Recorded information:
#####

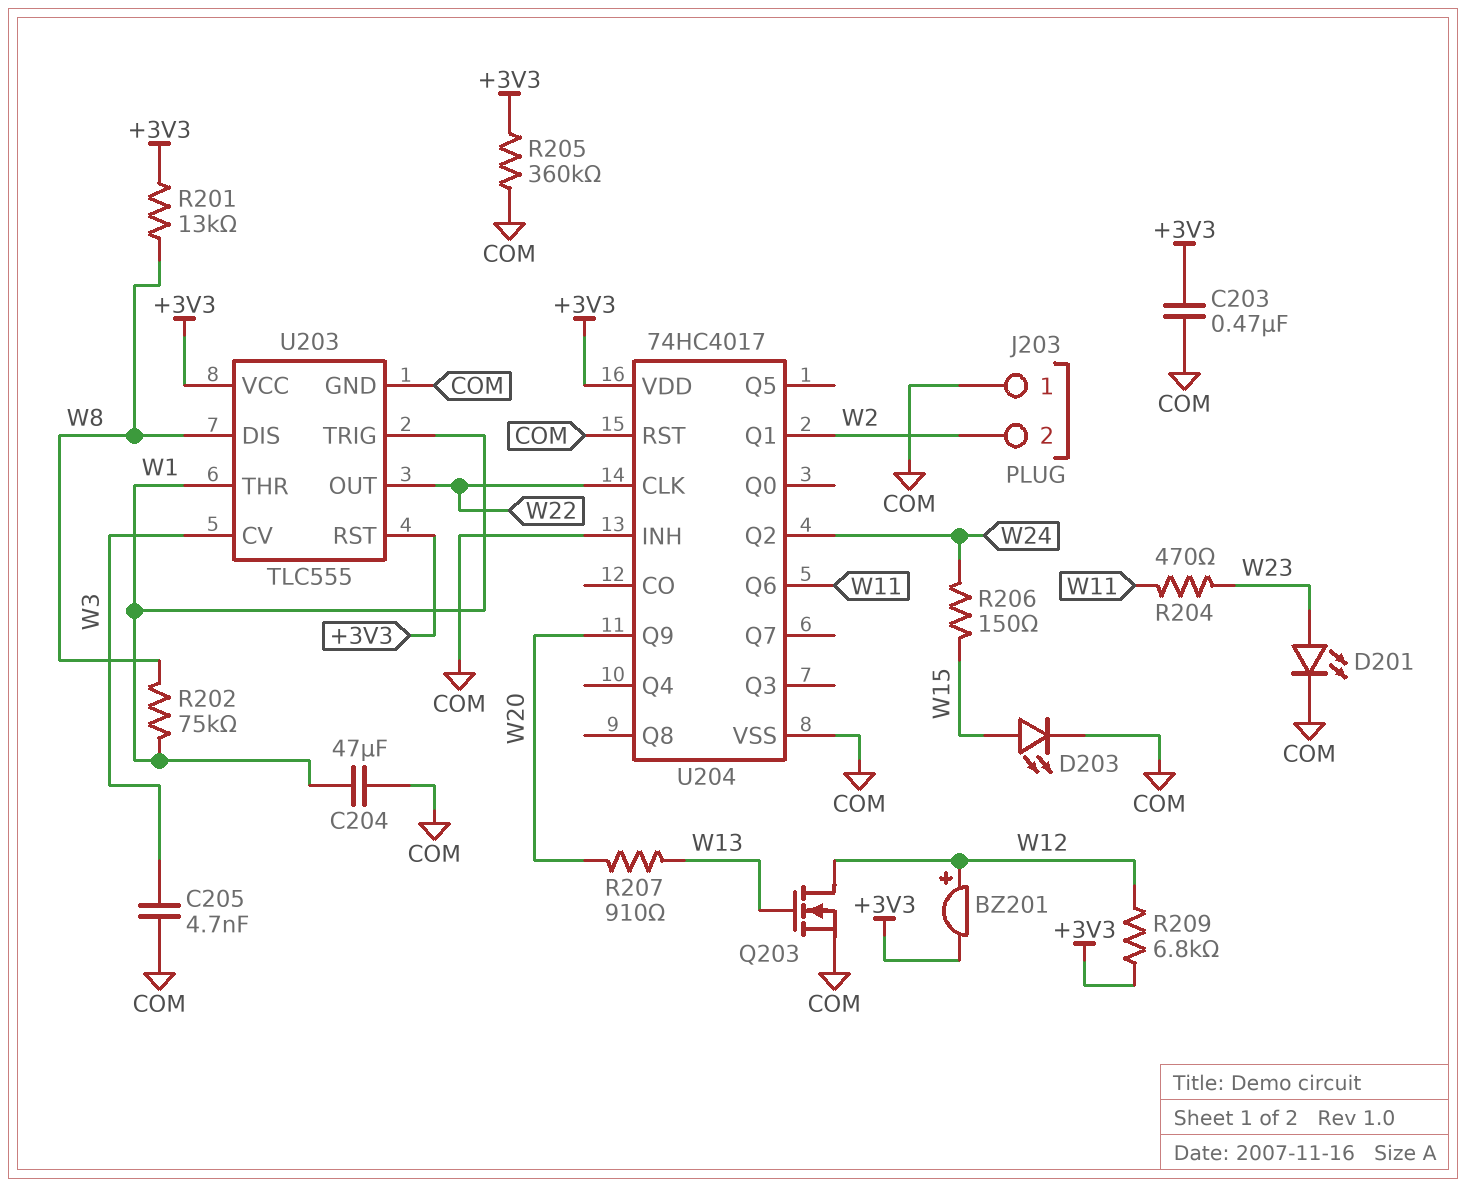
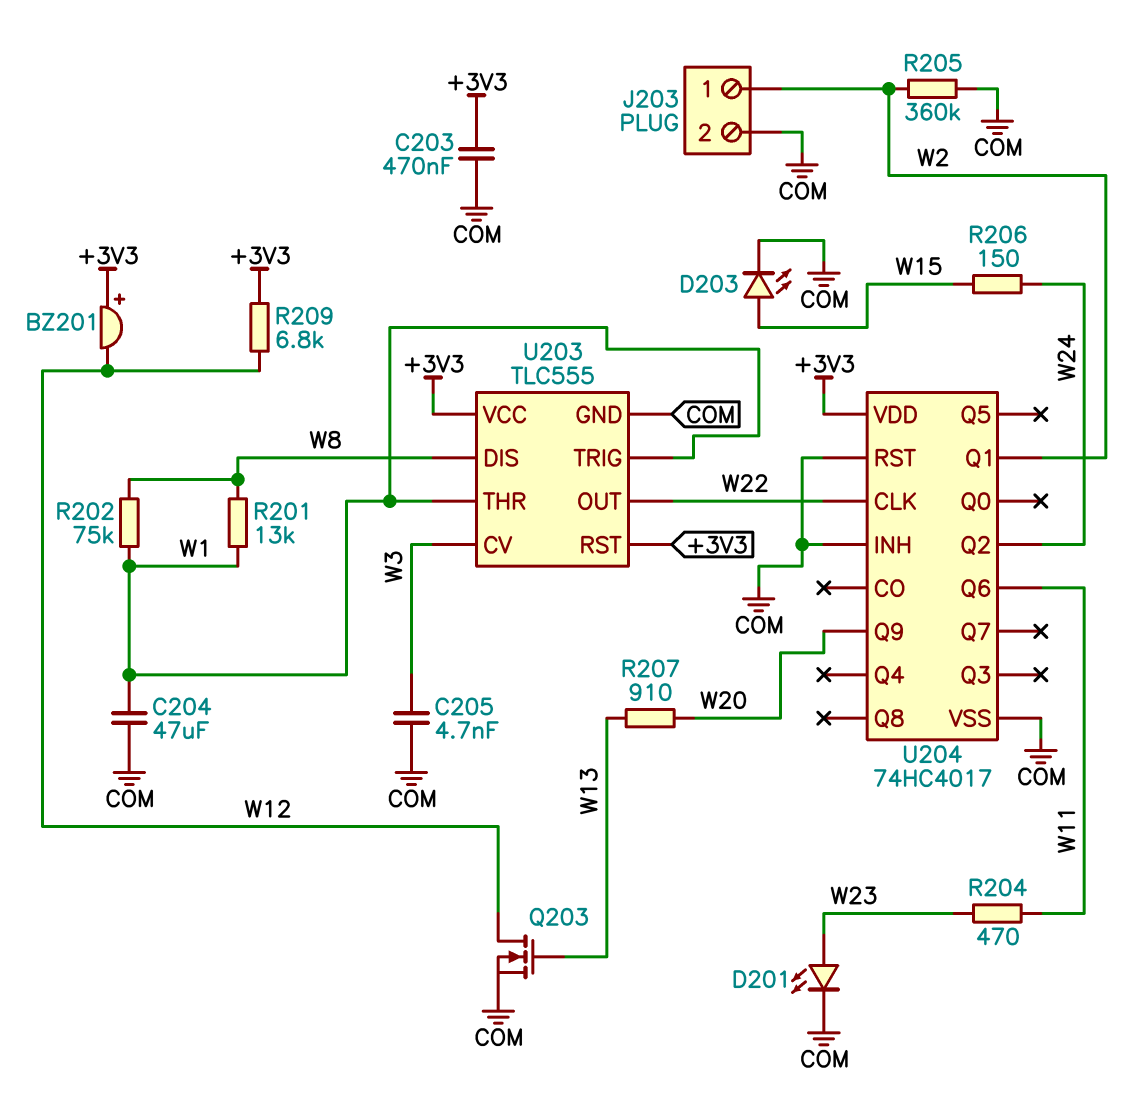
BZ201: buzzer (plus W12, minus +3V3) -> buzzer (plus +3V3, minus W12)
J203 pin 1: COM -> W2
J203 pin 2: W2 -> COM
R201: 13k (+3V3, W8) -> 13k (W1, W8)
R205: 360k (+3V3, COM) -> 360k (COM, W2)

#####

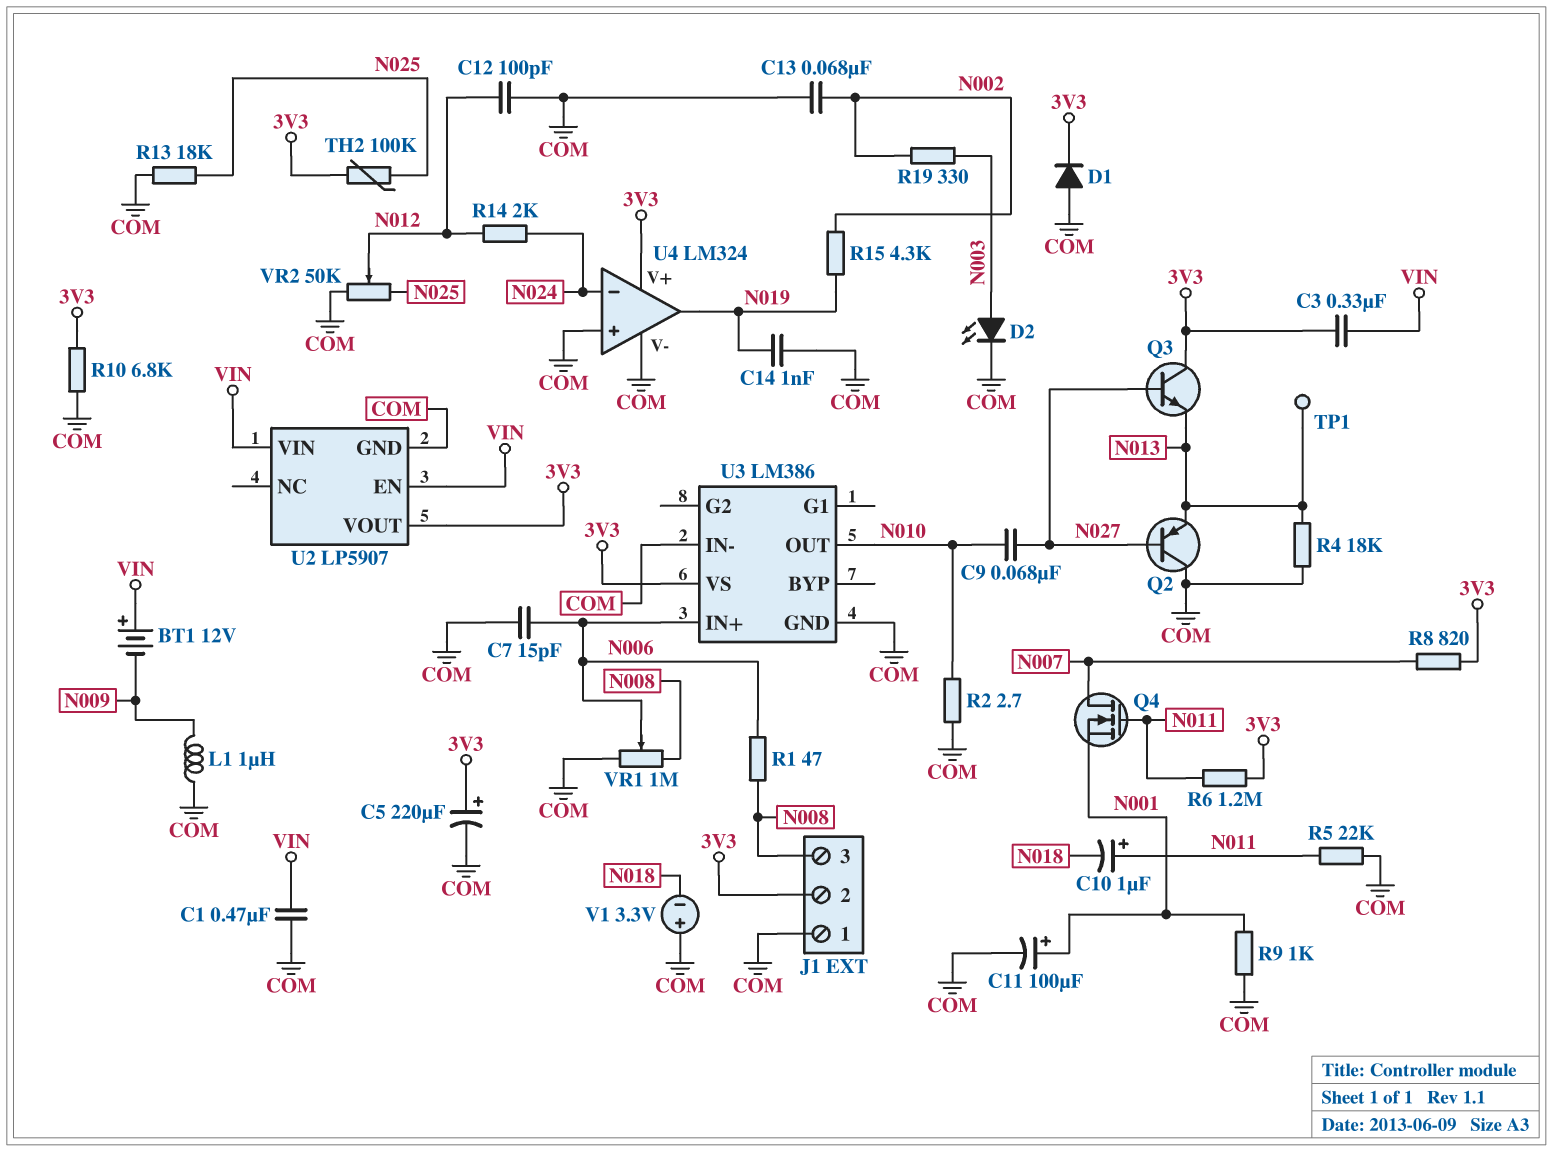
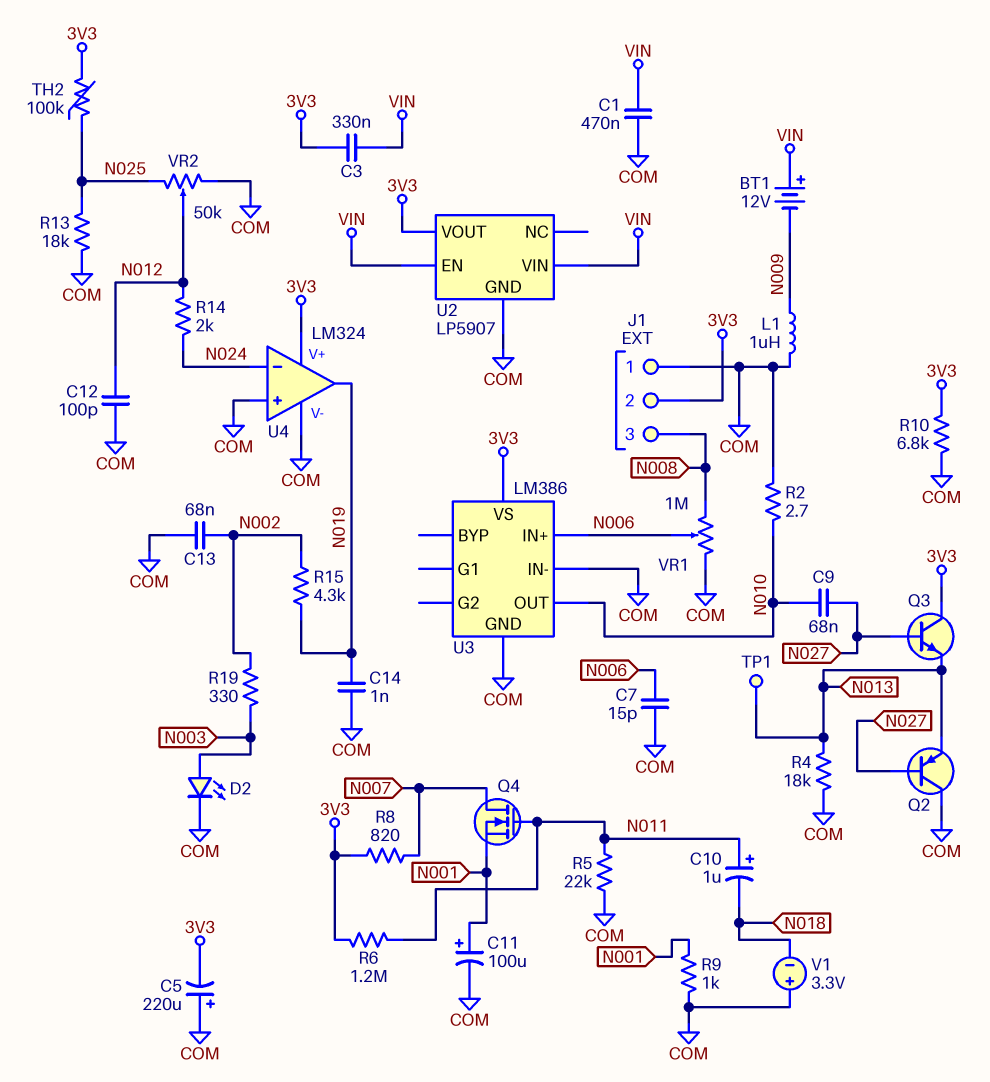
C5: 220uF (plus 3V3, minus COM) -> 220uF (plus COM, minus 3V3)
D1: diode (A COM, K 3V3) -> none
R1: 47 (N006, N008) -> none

#####

What you are asked to do: In the entries above, the lines from the one bearing "BZ201: buzzer (plus" up to and including the one bearing "R205: 360k (+3V3, COM) -> 360k (COM, W2)" should be transcribed exactly; no other line is wanted.

Answer to this task:
BZ201: buzzer (plus W12, minus +3V3) -> buzzer (plus +3V3, minus W12)
J203 pin 1: COM -> W2
J203 pin 2: W2 -> COM
R201: 13k (+3V3, W8) -> 13k (W1, W8)
R205: 360k (+3V3, COM) -> 360k (COM, W2)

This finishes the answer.